• What is expected: When writing out the entries below, keep only the lines from the line with "[(380,312),(408,334),(422,317),(395,295),(380,312)]" to the line with "[(583,399),(563,384),(550,400),(569,416),(583,399)]", both included, exactly as they are, and leave the pictures aside.
*** Opening Raw data ***
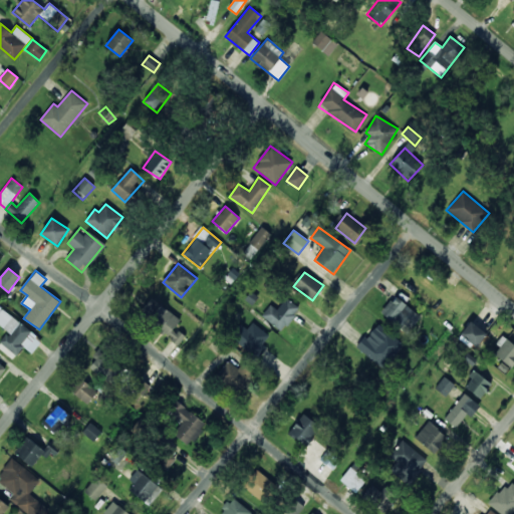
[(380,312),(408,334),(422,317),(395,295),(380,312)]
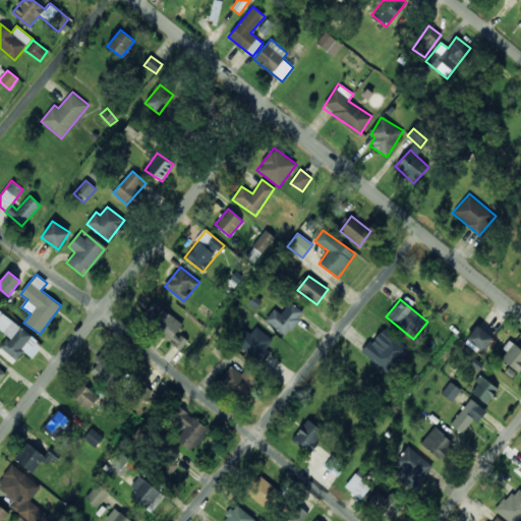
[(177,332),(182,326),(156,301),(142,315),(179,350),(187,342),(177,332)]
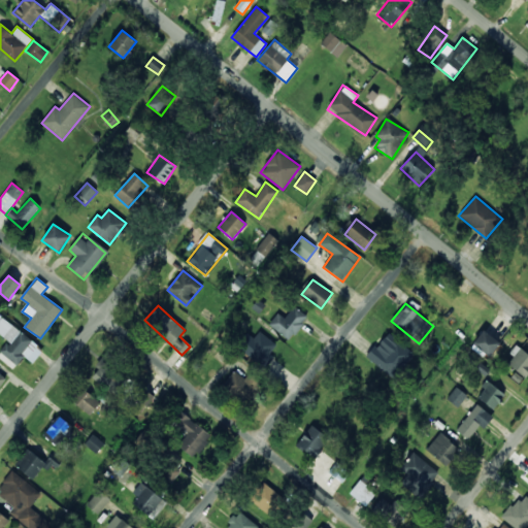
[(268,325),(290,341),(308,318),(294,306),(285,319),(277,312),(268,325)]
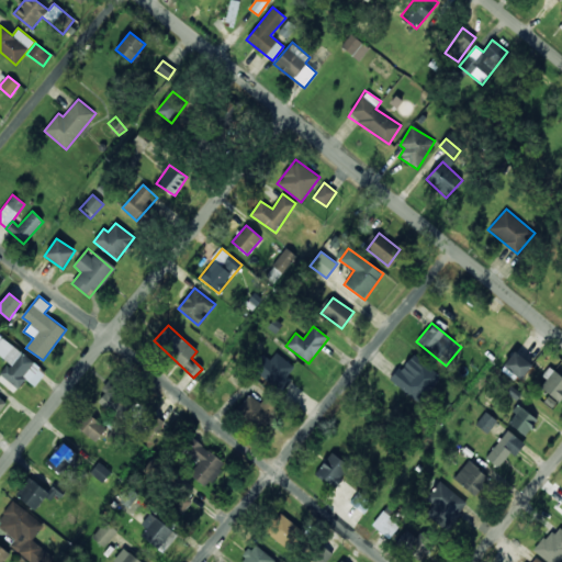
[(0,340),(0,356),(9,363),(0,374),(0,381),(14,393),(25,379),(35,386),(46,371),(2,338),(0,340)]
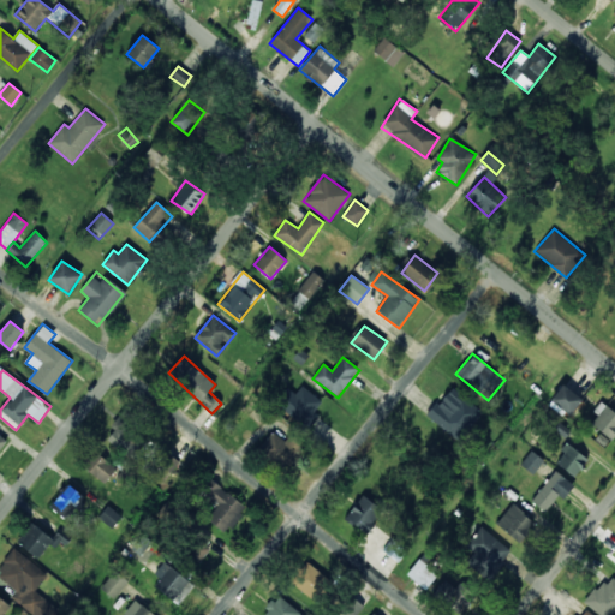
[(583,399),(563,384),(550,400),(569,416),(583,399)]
*** Closing Raw data ***
*** Opening Raw data ***
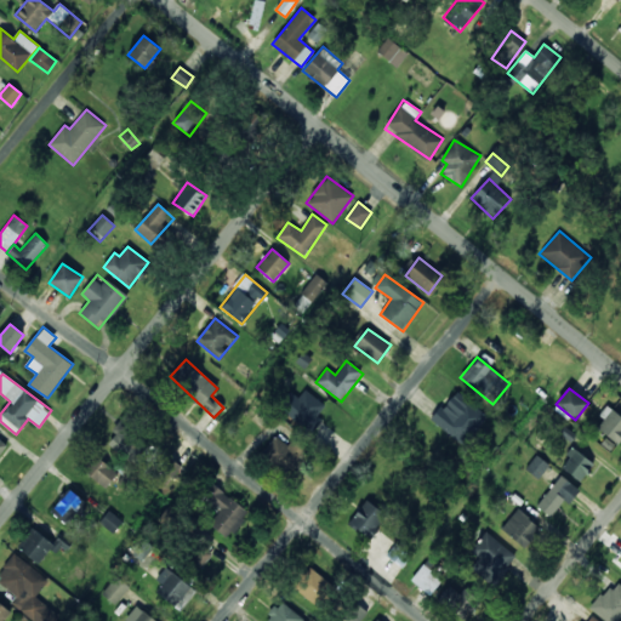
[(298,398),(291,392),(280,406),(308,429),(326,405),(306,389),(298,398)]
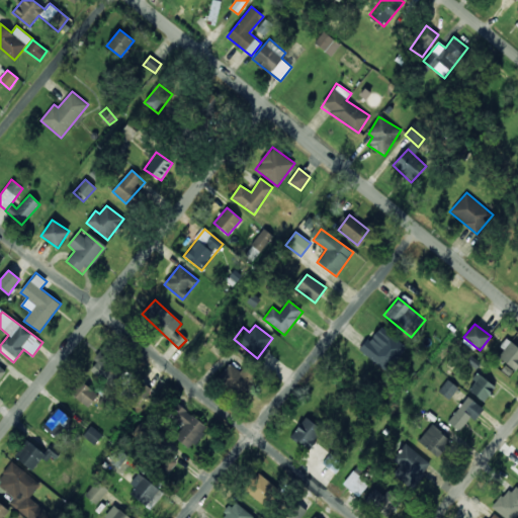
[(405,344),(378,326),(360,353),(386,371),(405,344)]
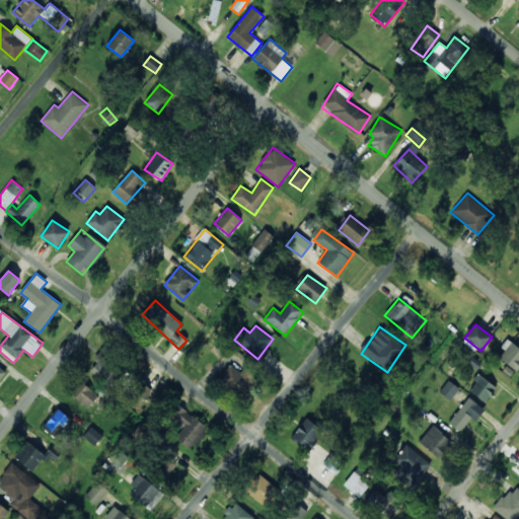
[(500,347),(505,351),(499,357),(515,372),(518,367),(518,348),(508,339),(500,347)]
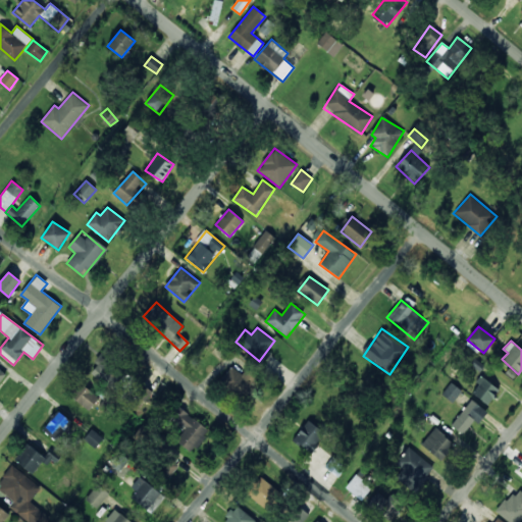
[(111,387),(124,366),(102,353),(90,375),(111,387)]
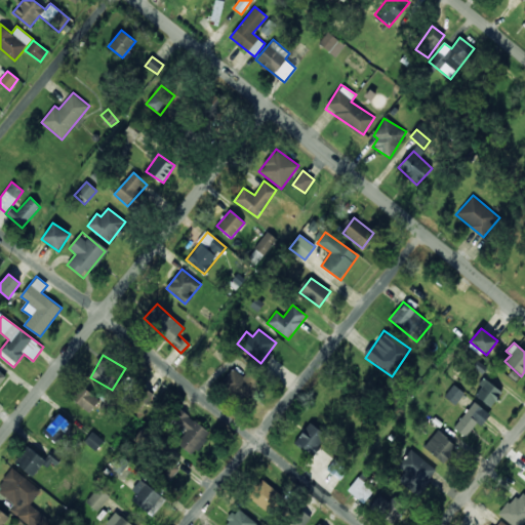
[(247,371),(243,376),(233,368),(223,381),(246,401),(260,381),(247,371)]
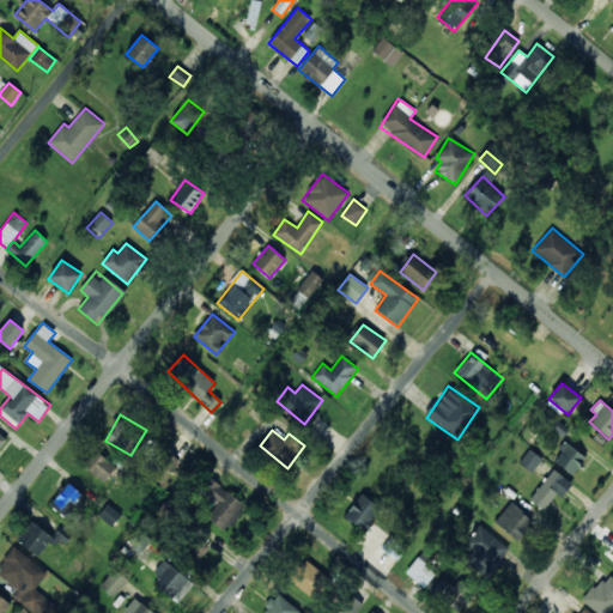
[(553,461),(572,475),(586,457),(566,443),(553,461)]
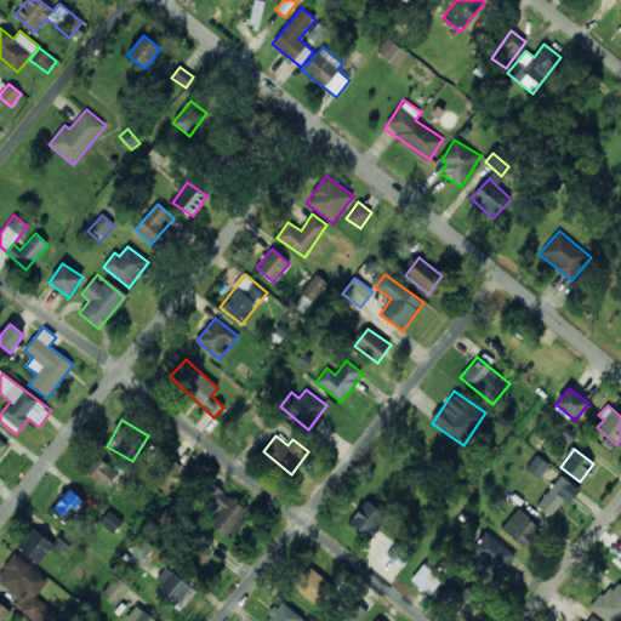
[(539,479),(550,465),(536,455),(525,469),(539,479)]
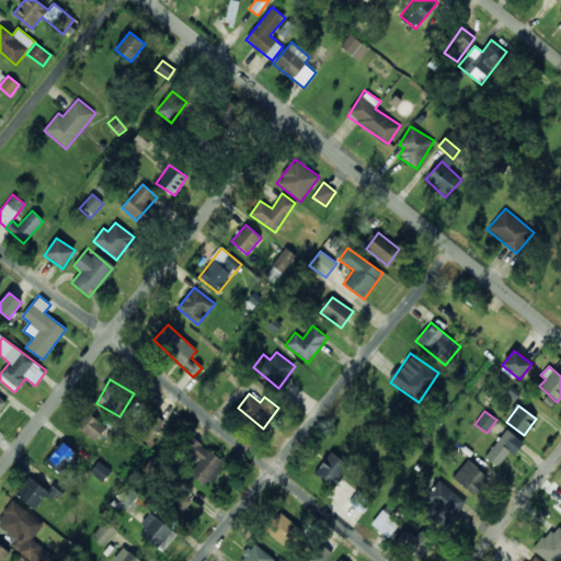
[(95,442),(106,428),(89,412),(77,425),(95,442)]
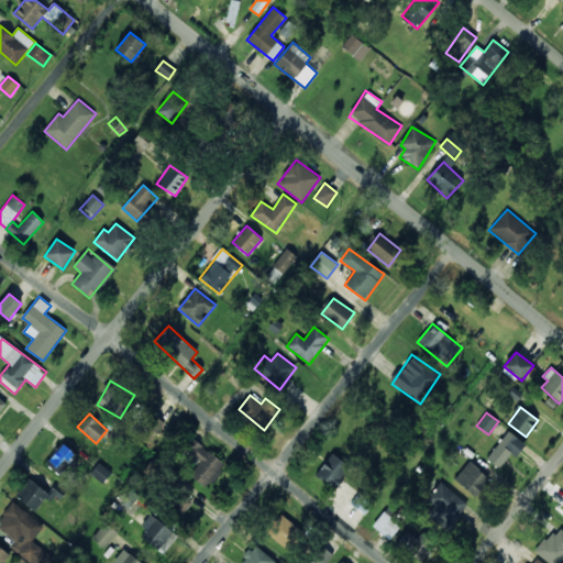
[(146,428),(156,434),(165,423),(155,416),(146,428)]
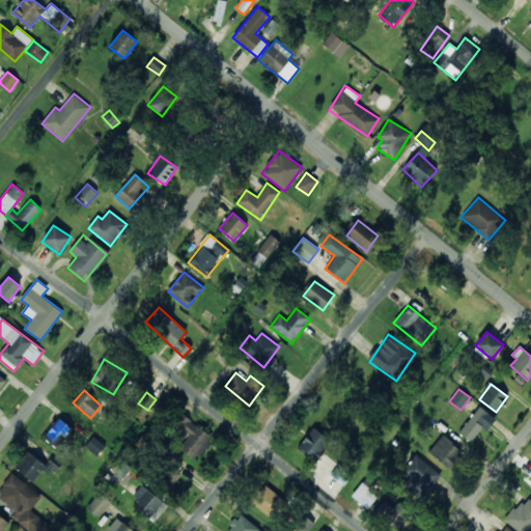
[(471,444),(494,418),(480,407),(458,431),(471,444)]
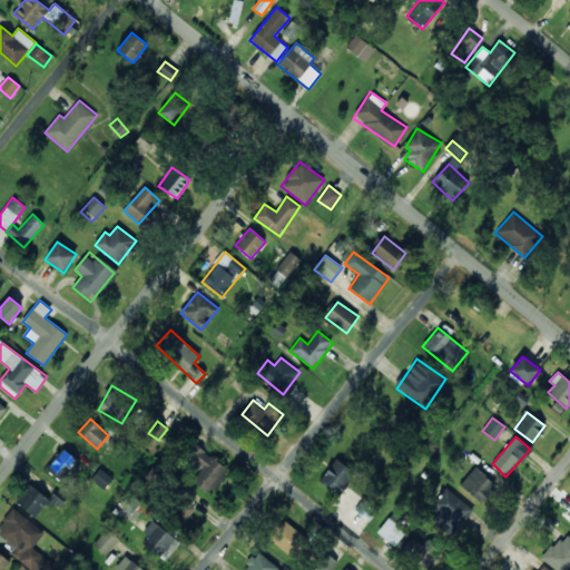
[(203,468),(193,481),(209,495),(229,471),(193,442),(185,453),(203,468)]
*** Closing Raw data ***
*** Opening Raw data ***
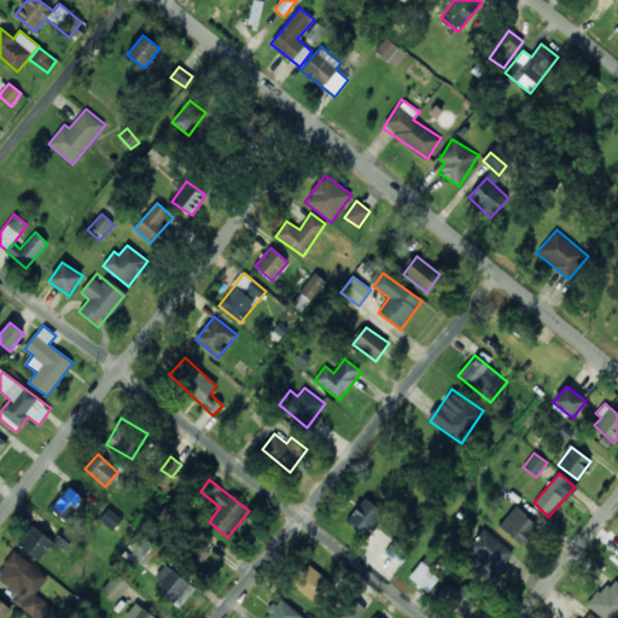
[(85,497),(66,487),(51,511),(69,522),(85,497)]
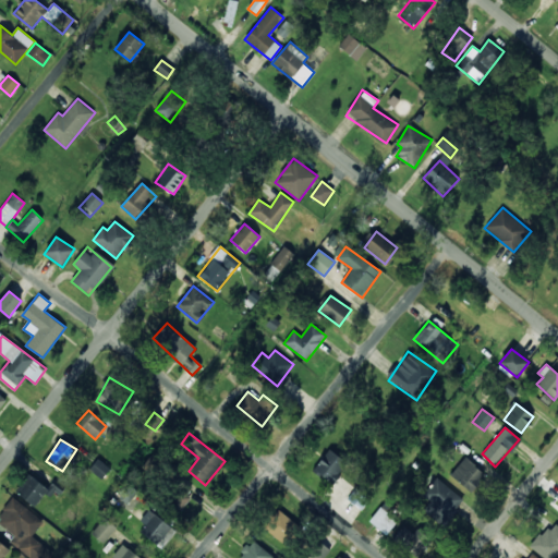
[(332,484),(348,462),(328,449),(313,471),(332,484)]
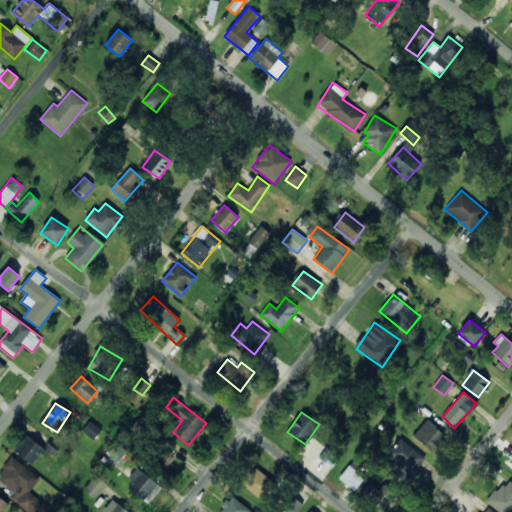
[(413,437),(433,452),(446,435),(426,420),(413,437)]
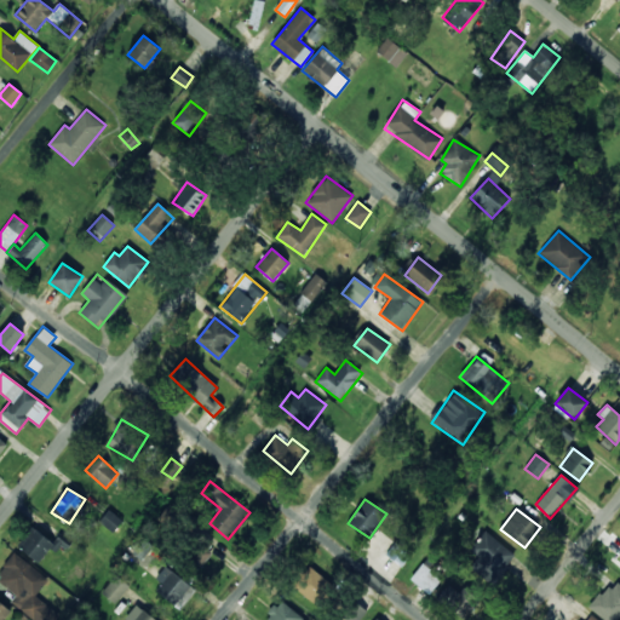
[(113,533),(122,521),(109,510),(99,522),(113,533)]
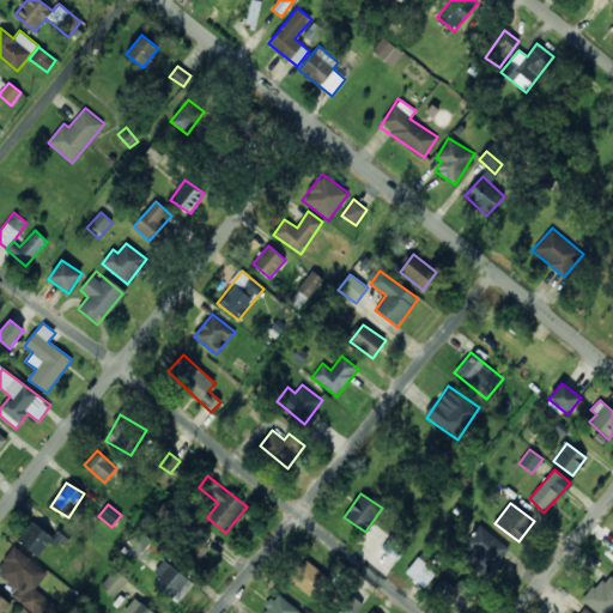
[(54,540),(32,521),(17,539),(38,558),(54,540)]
*** Closing Raw data ***
• Task response:
[(380,312),(408,334),(422,317),(395,295),(380,312)]
[(177,332),(182,326),(156,301),(142,315),(179,350),(187,342),(177,332)]
[(268,325),(290,341),(308,318),(294,306),(285,319),(277,312),(268,325)]
[(0,340),(0,356),(9,363),(0,374),(0,381),(14,393),(25,379),(35,386),(46,371),(2,338),(0,340)]
[(583,399),(563,384),(550,400),(569,416),(583,399)]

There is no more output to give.